Every entry must be repeated exactly. Exclude all pictures.

____________

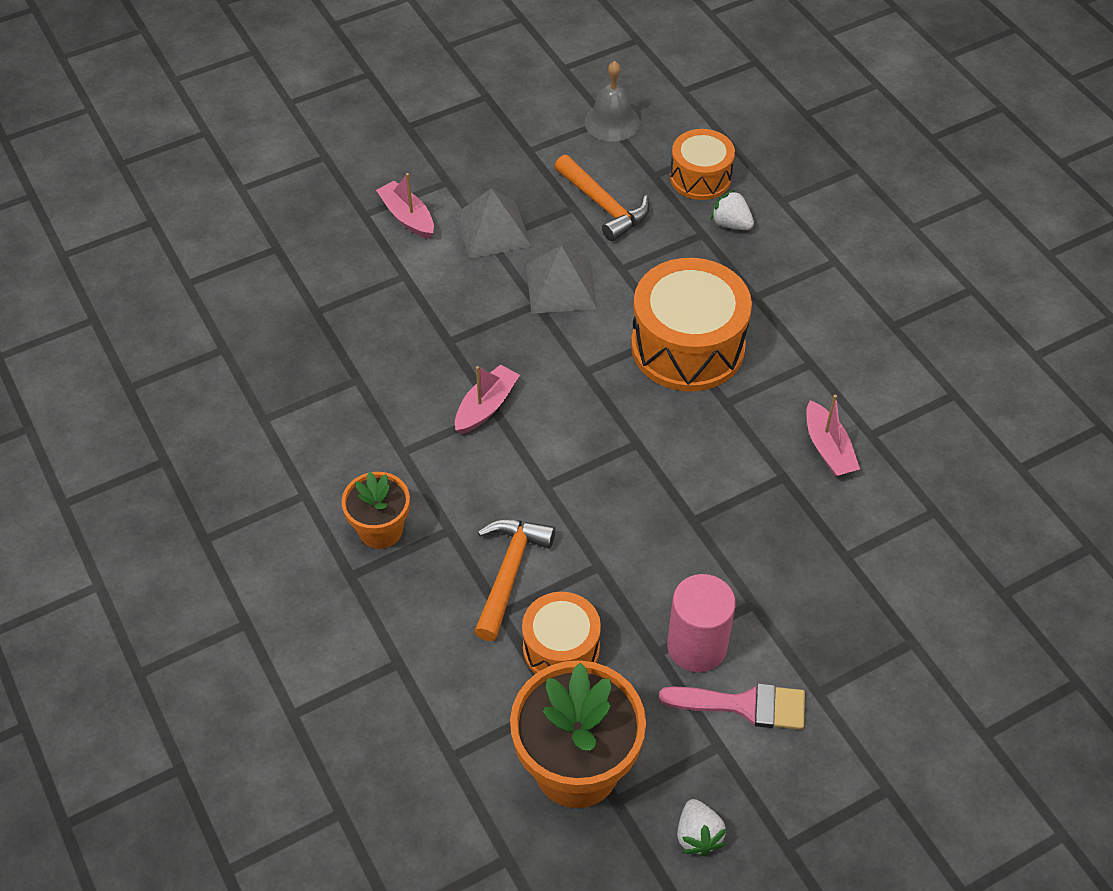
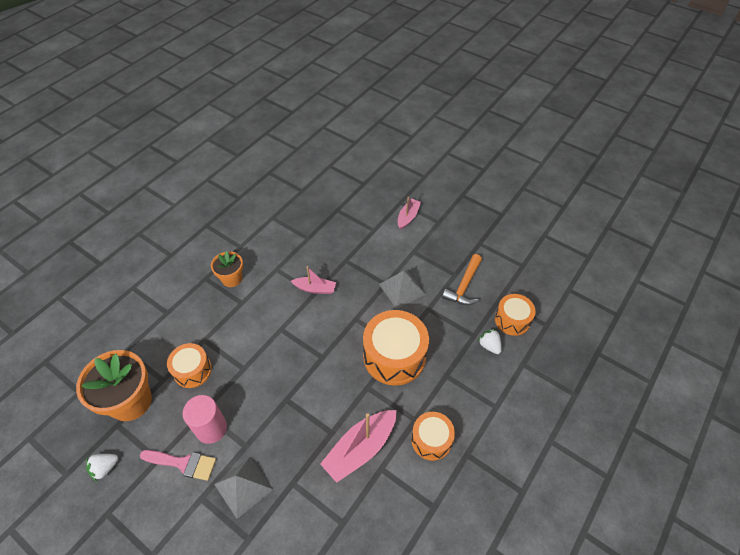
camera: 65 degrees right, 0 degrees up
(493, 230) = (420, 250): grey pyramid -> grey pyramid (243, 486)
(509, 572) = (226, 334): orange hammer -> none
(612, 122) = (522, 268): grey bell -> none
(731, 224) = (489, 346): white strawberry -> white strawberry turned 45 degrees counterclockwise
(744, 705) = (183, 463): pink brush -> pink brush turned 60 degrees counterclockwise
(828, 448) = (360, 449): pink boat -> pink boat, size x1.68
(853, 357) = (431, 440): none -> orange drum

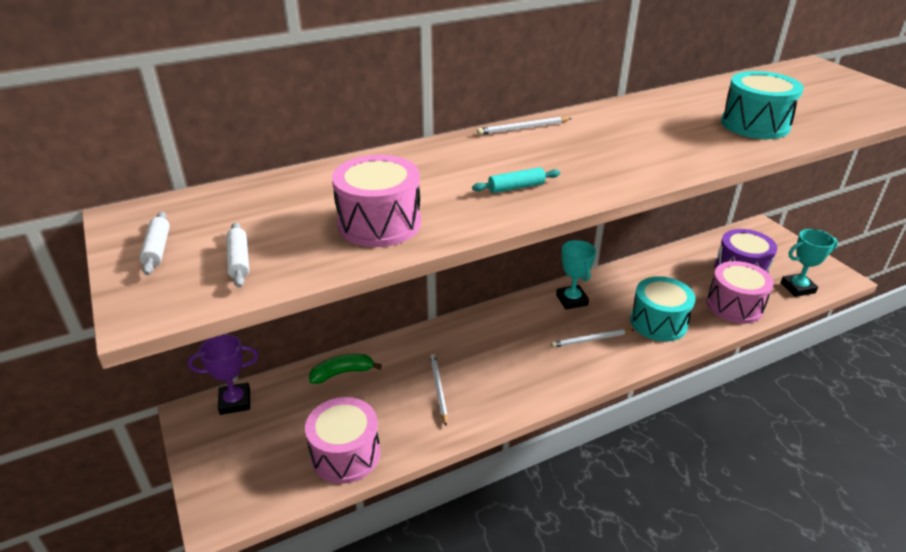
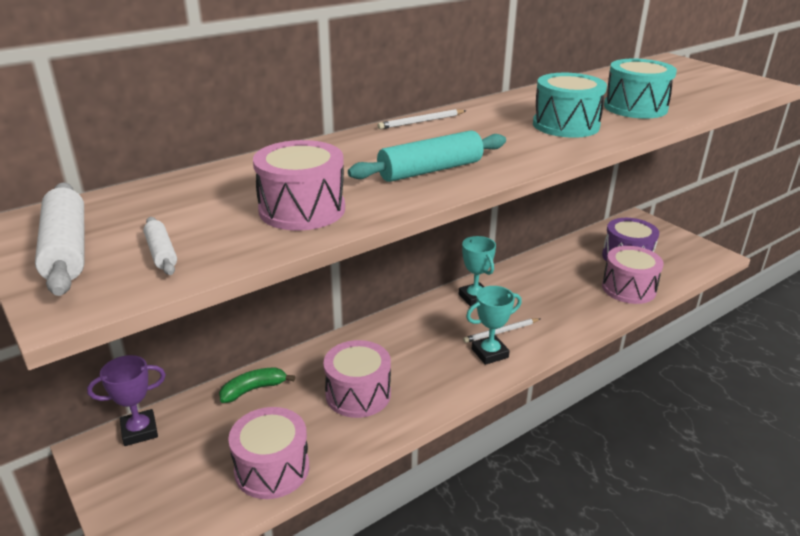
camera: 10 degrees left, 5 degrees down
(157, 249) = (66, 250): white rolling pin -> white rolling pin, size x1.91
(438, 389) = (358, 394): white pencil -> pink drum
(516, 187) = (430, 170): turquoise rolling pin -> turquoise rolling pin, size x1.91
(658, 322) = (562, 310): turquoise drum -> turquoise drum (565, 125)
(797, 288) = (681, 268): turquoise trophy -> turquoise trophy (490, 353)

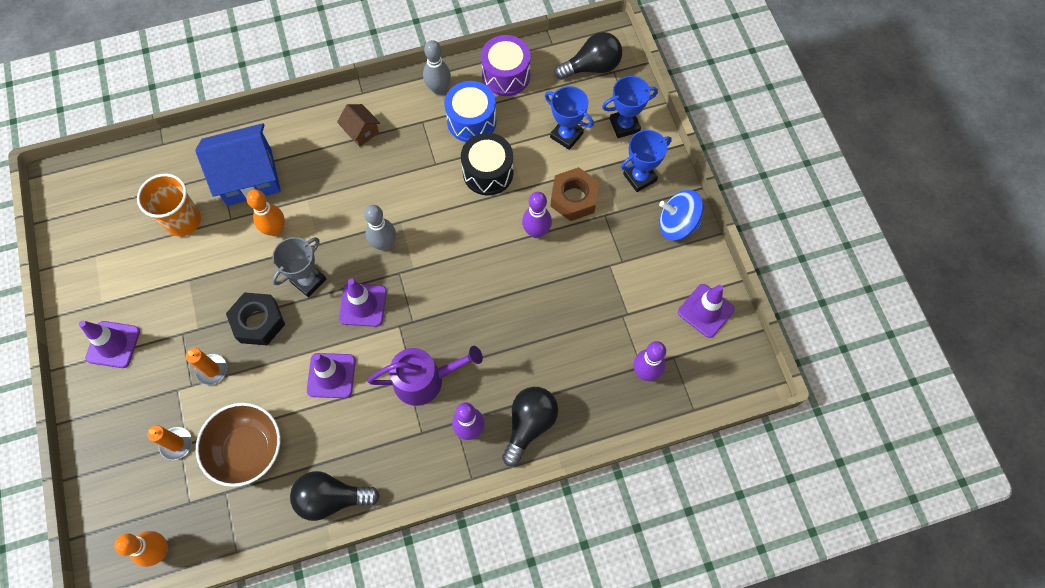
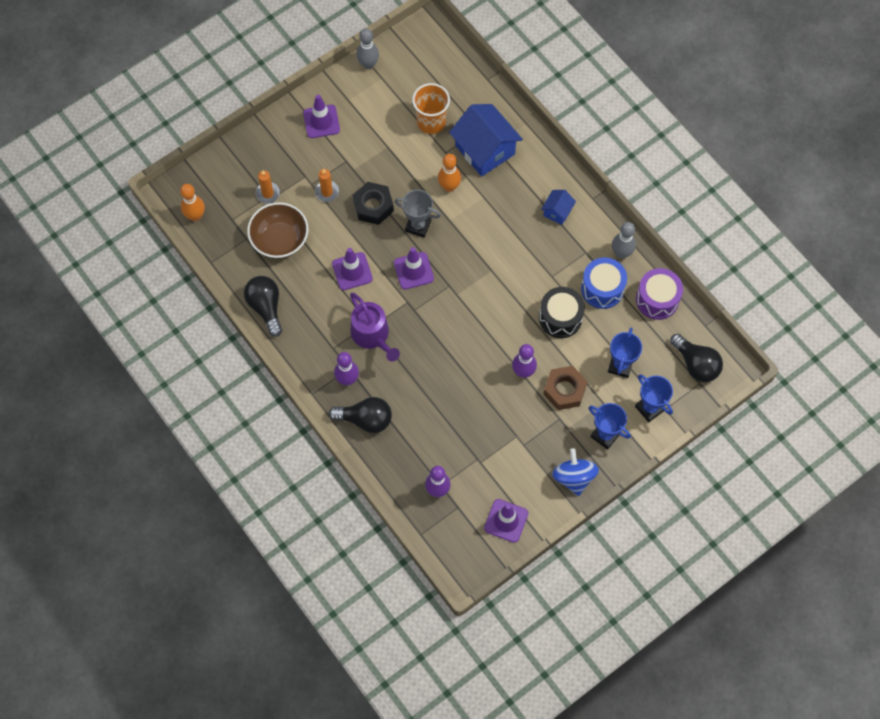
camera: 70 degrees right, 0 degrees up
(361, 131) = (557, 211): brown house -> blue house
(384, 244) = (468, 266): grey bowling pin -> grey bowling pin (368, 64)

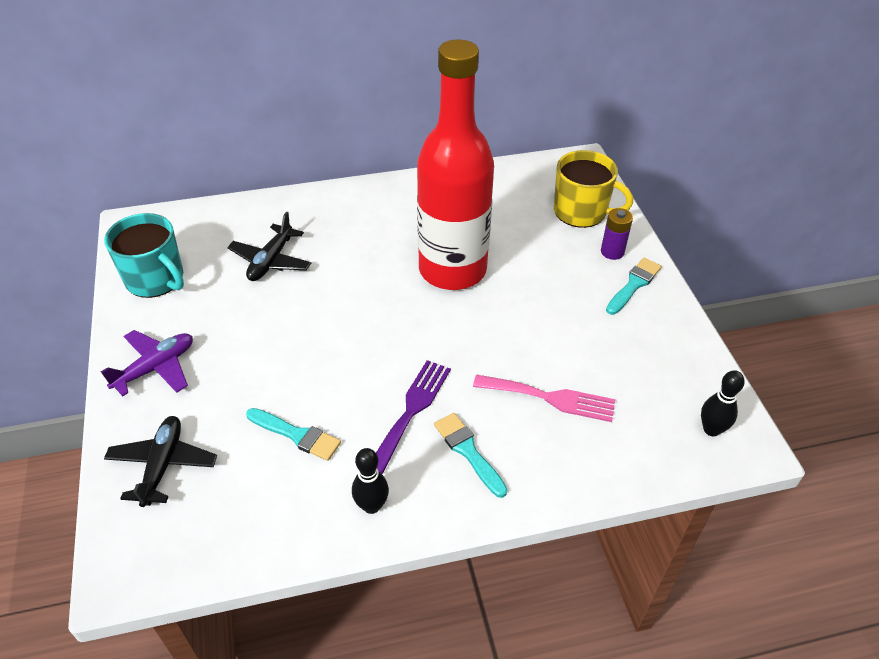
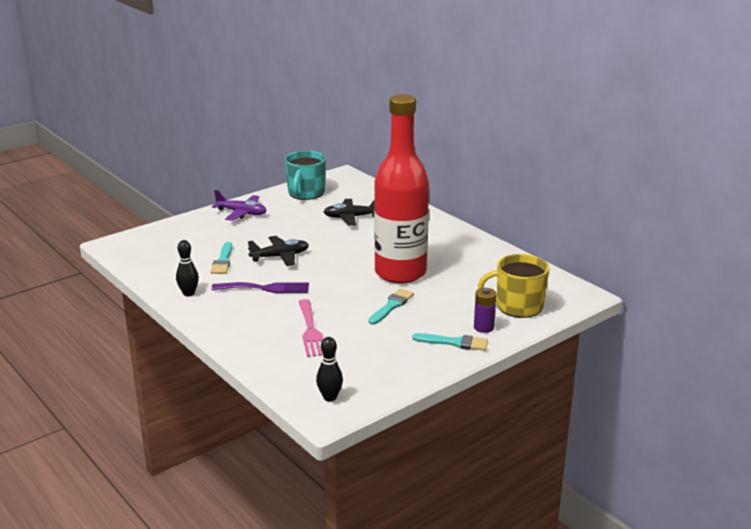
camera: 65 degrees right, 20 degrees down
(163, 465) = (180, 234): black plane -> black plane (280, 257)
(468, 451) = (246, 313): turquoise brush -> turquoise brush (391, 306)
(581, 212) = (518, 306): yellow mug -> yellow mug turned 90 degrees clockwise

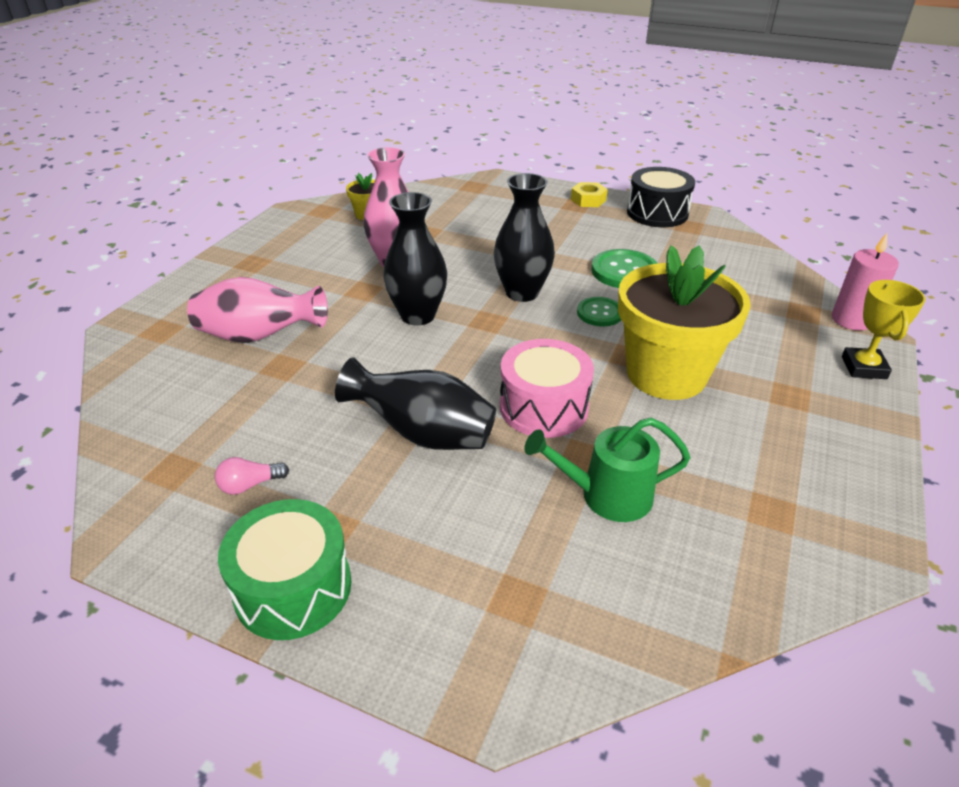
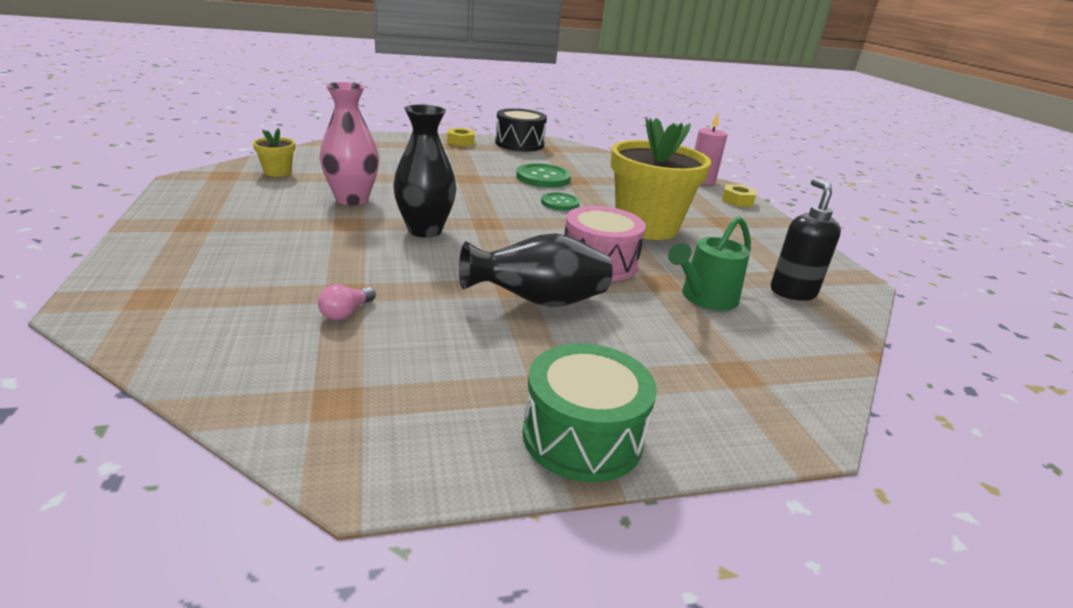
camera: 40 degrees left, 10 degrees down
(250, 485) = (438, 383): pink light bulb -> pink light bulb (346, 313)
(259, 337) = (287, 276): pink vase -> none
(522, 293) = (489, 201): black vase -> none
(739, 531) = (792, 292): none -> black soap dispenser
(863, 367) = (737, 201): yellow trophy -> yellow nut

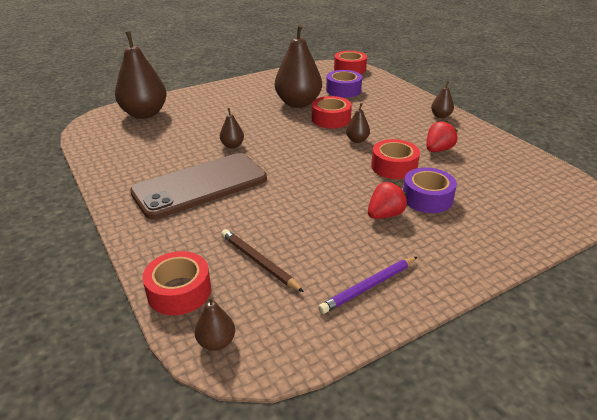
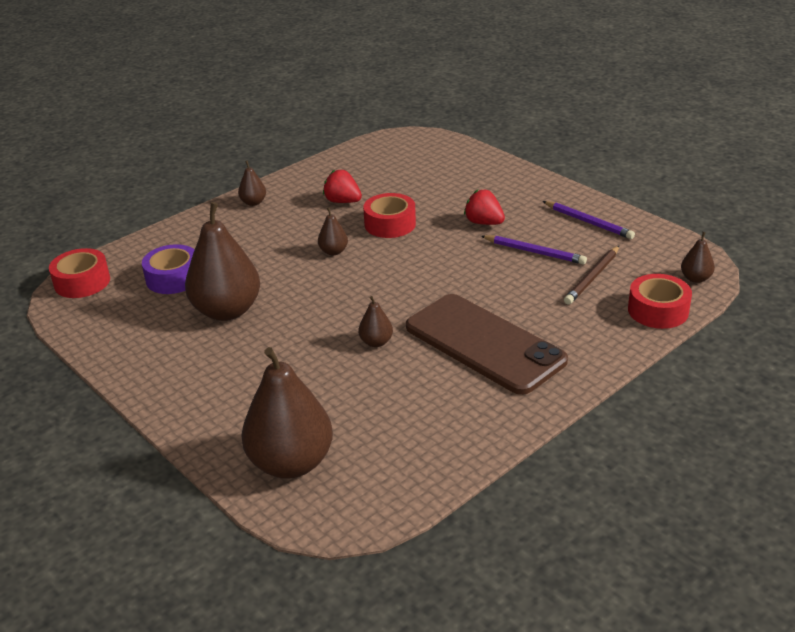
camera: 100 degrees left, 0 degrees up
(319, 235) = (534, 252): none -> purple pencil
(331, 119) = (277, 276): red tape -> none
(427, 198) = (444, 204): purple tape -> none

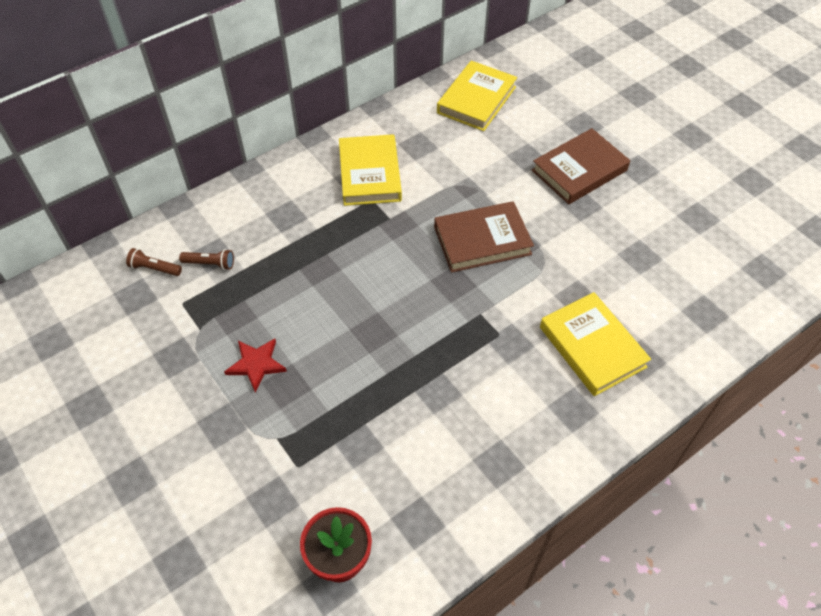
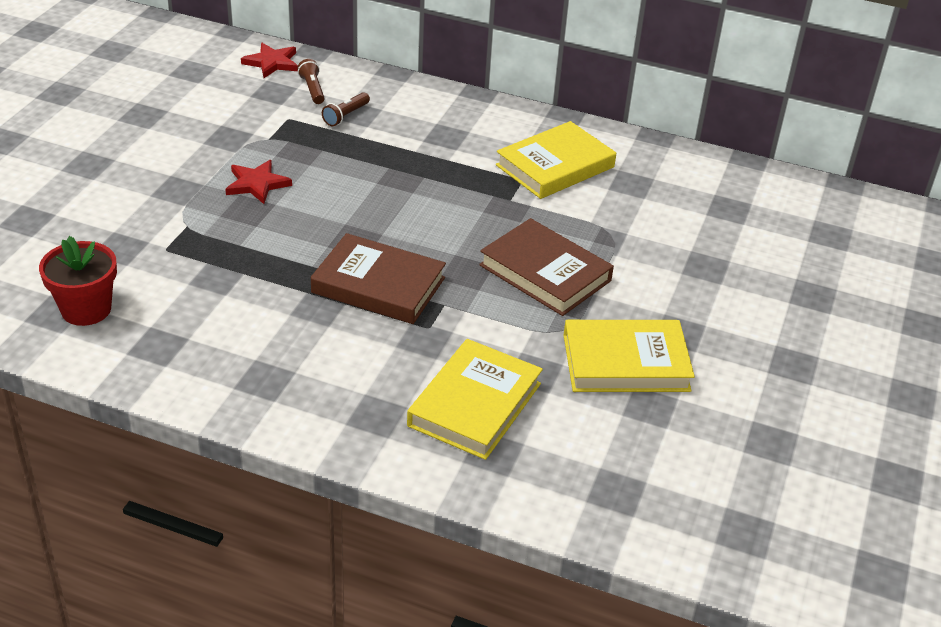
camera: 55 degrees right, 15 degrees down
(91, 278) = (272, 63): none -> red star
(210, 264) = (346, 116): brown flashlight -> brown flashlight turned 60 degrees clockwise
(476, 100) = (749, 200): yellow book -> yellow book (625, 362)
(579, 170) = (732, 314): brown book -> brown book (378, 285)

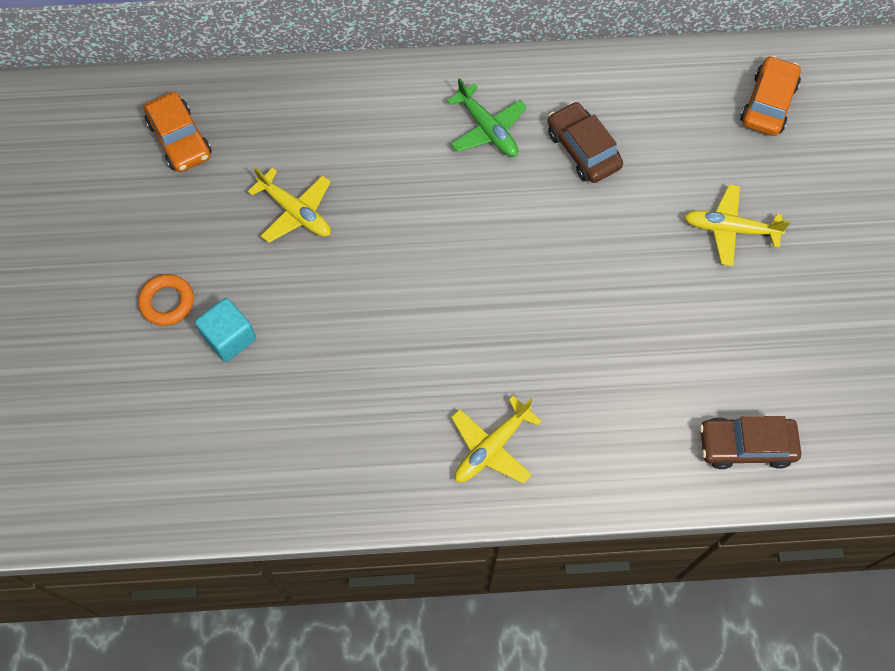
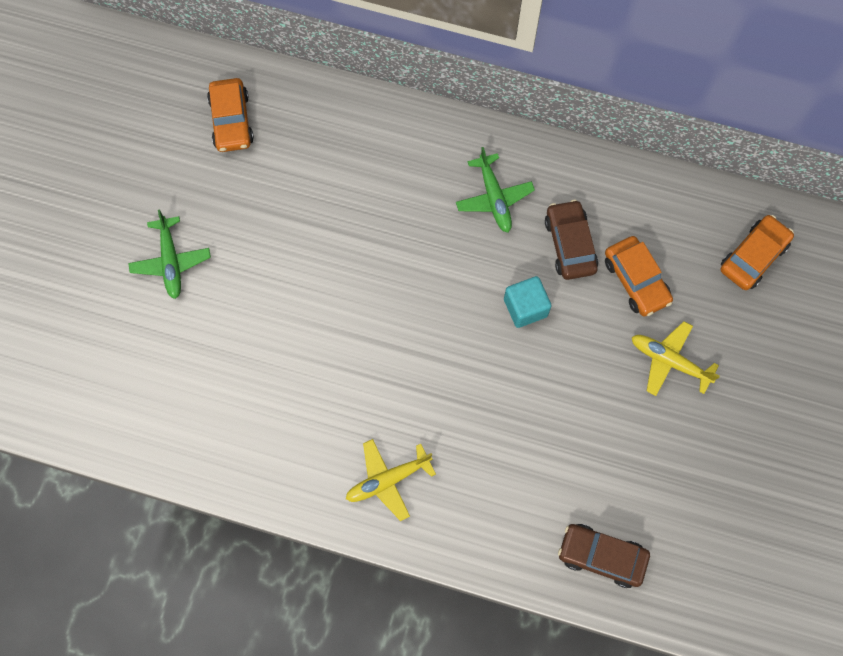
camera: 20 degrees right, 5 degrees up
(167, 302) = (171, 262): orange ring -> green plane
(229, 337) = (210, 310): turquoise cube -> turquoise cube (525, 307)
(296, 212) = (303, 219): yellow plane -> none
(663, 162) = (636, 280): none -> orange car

____________

__YOUR RESPONSE__:
camera: 65 degrees right, 0 degrees up
(493, 230) = (420, 250): grey pyramid -> grey pyramid (243, 486)
(509, 572) = (226, 334): orange hammer -> none
(612, 122) = (522, 268): grey bell -> none
(731, 224) = (489, 346): white strawberry -> white strawberry turned 45 degrees counterclockwise
(744, 705) = (183, 463): pink brush -> pink brush turned 60 degrees counterclockwise
(828, 448) = (360, 449): pink boat -> pink boat, size x1.68
(853, 357) = (431, 440): none -> orange drum

camera: 10 degrees left, 5 degrees down
(157, 249) = (66, 250): white rolling pin -> white rolling pin, size x1.91
(438, 389) = (358, 394): white pencil -> pink drum
(516, 187) = (430, 170): turquoise rolling pin -> turquoise rolling pin, size x1.91
(658, 322) = (562, 310): turquoise drum -> turquoise drum (565, 125)
(797, 288) = (681, 268): turquoise trophy -> turquoise trophy (490, 353)

camera: 70 degrees right, 0 degrees up
(361, 131) = (557, 211): brown house -> blue house
(384, 244) = (468, 266): grey bowling pin -> grey bowling pin (368, 64)

camera: 65 degrees right, 20 degrees down
(163, 465) = (180, 234): black plane -> black plane (280, 257)
(468, 451) = (246, 313): turquoise brush -> turquoise brush (391, 306)
(581, 212) = (518, 306): yellow mug -> yellow mug turned 90 degrees clockwise

camera: 40 degrees left, 10 degrees down
(250, 485) = (438, 383): pink light bulb -> pink light bulb (346, 313)
(259, 337) = (287, 276): pink vase -> none
(522, 293) = (489, 201): black vase -> none
(739, 531) = (792, 292): none -> black soap dispenser
(863, 367) = (737, 201): yellow trophy -> yellow nut

camera: 100 degrees left, 0 degrees up
(319, 235) = (534, 252): none -> purple pencil
(331, 119) = (277, 276): red tape -> none
(427, 198) = (444, 204): purple tape -> none

camera: 55 degrees right, 15 degrees down
(91, 278) = (272, 63): none -> red star
(210, 264) = (346, 116): brown flashlight -> brown flashlight turned 60 degrees clockwise
(476, 100) = (749, 200): yellow book -> yellow book (625, 362)
(579, 170) = (732, 314): brown book -> brown book (378, 285)

camera: 20 degrees right, 5 degrees up
(167, 302) = (171, 262): orange ring -> green plane
(229, 337) = (210, 310): turquoise cube -> turquoise cube (525, 307)
(296, 212) = (303, 219): yellow plane -> none
(663, 162) = (636, 280): none -> orange car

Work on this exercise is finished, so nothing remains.